## [ABOUT THIS TASK]
Among the entries below, one stretch runs from the line that contains "teal cylinder (no." through the line that contains "teal sphere (no. 2 from left) centre". Repeat that stretch exactly, ends included, and only that.

Scene comparison data:

= = = =

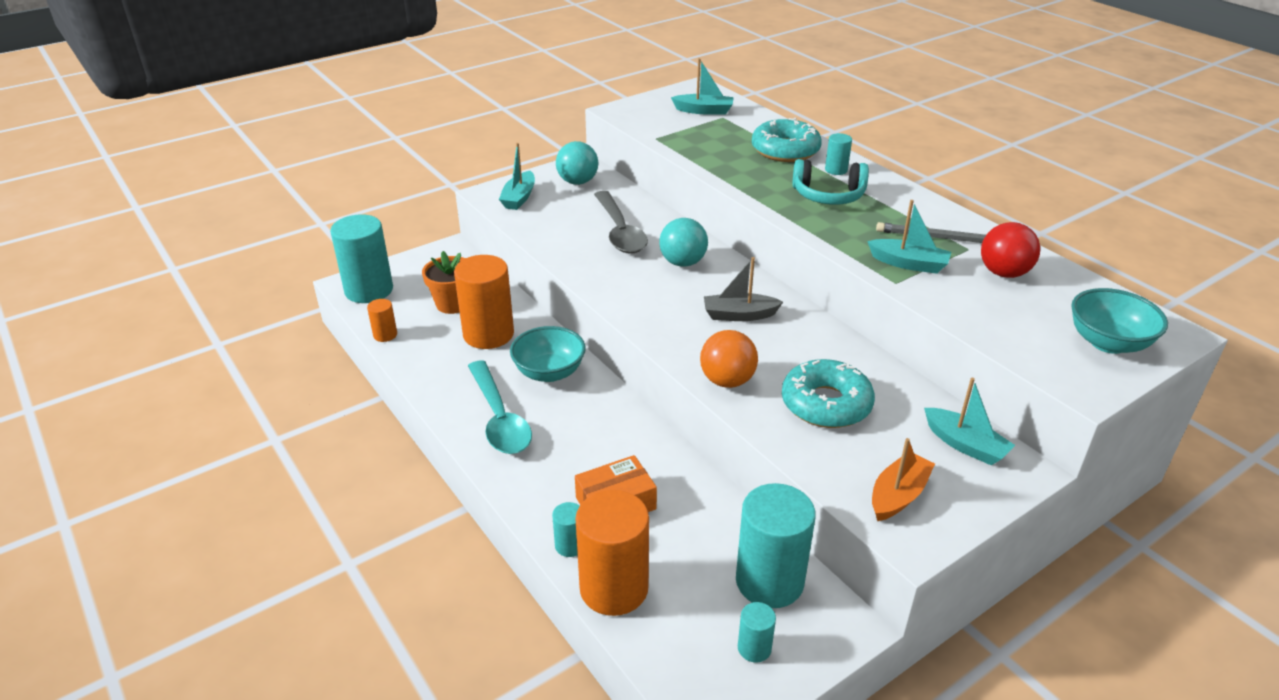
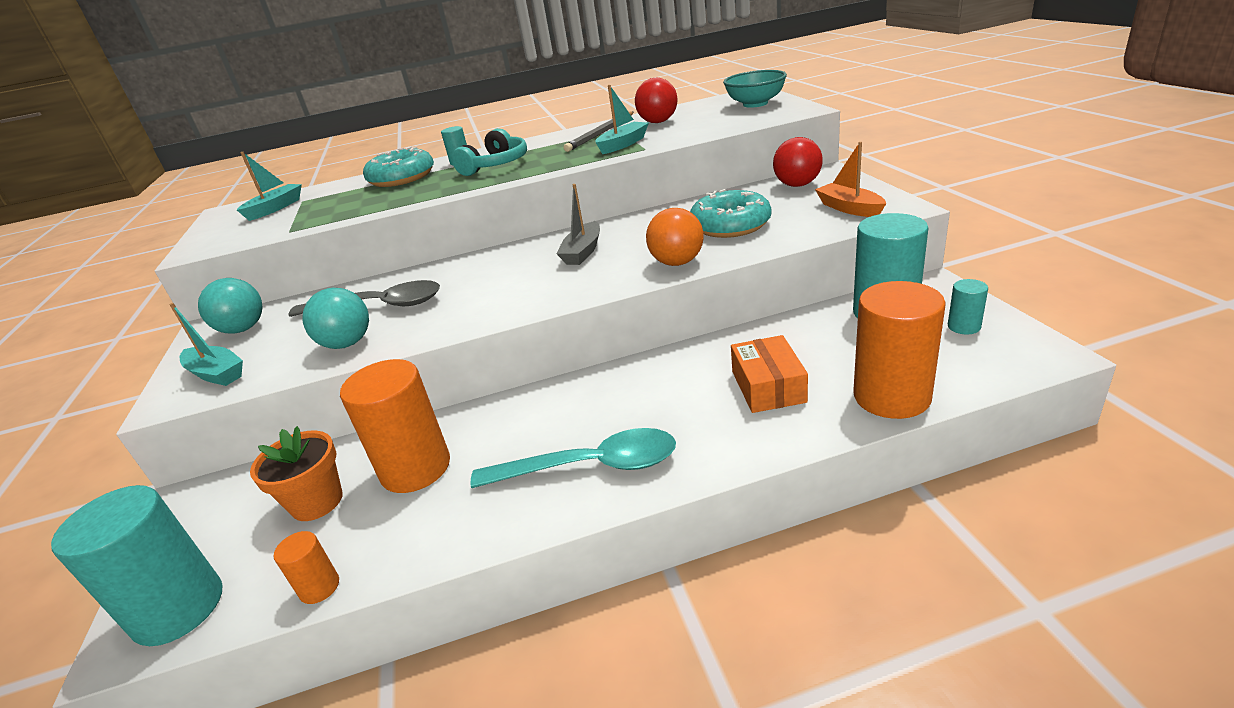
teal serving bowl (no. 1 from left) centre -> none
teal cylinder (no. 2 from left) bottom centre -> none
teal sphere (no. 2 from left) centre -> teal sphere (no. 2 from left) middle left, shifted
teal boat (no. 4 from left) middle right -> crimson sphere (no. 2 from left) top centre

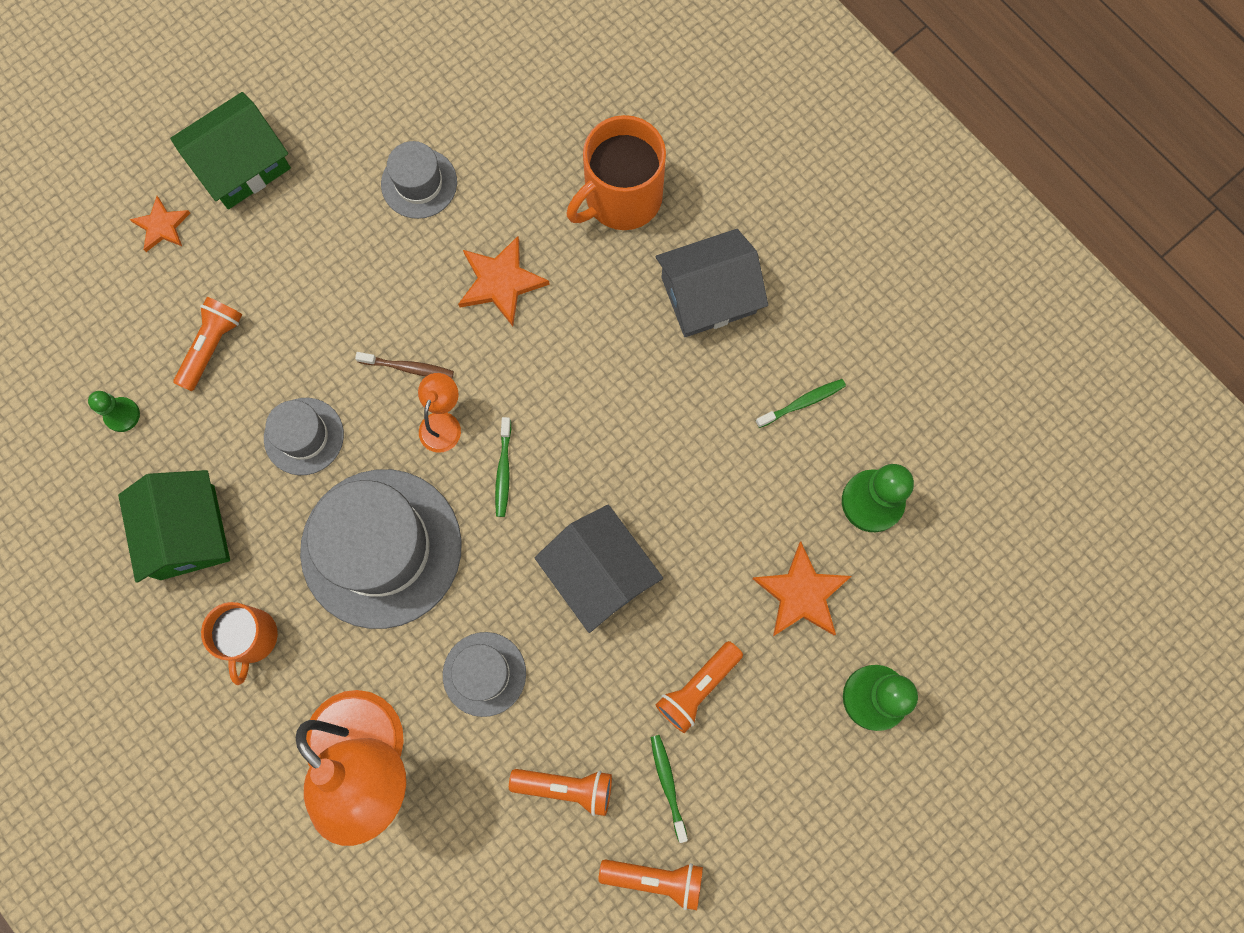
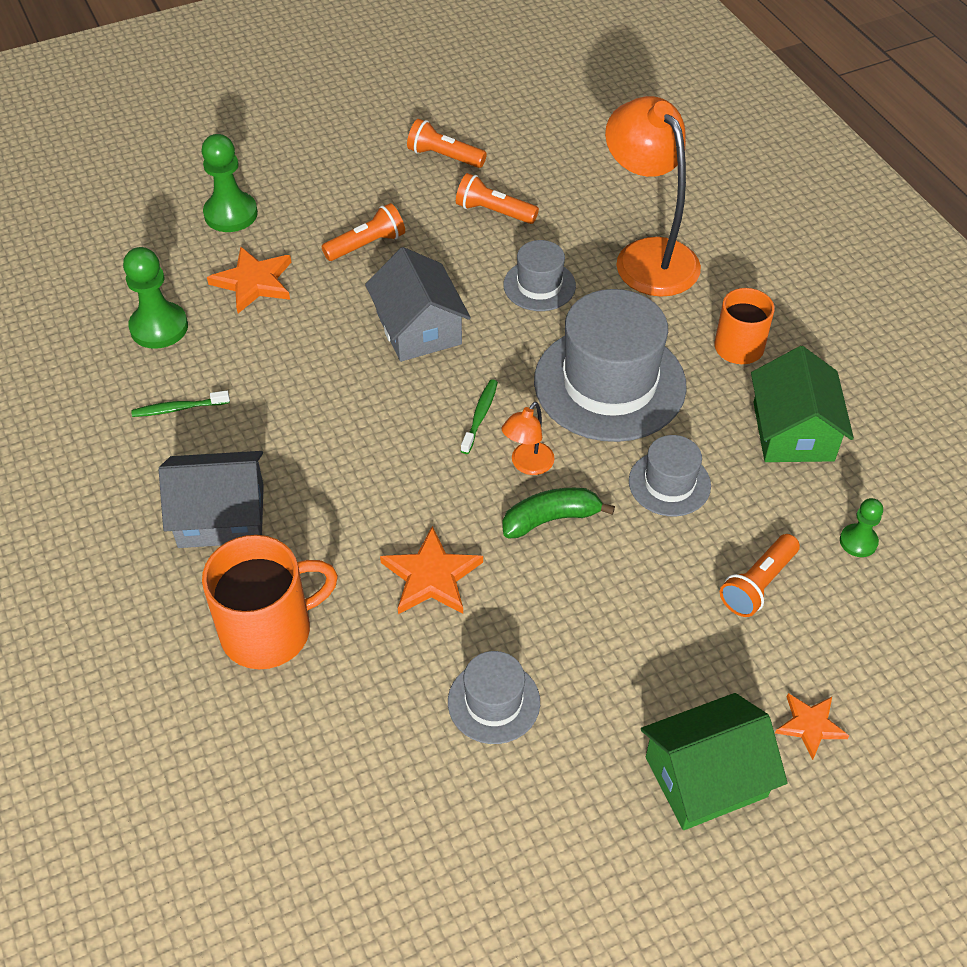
dark brown toothbrush middle left -> leaf-green toy banana centre
leaf-green toothbrush (no. 2 from left) bottom centre -> none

= = = =

## [ANSWER TO THIS TASK]
teal cylinder (no. 2 from left) bottom centre -> none
teal sphere (no. 2 from left) centre -> teal sphere (no. 2 from left) middle left, shifted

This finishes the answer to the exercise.